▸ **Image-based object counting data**

= = =

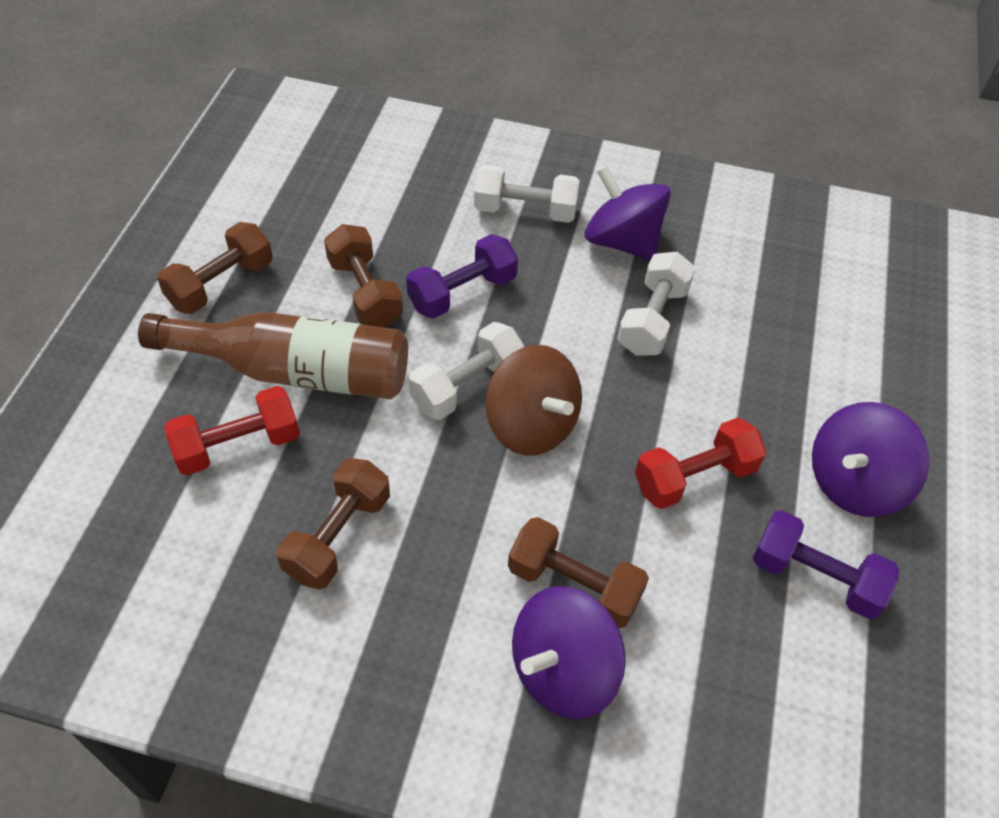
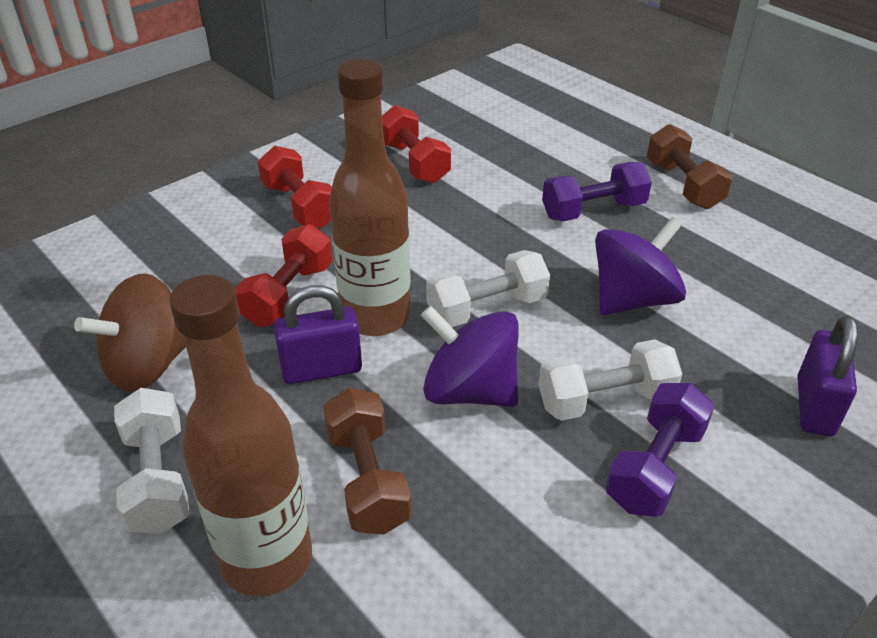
brown bottle: 1 -> 2
brown dumbbell: 4 -> 2
purple padlock: 0 -> 2
purple spinning top: 3 -> 2
red dumbbell: 2 -> 3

= = =

▸ **WHAT YOU WILL DO**
Copy out all lines above holding "purple".

▸ **RESULT OF THIS EXERCISE**
purple padlock: 0 -> 2
purple spinning top: 3 -> 2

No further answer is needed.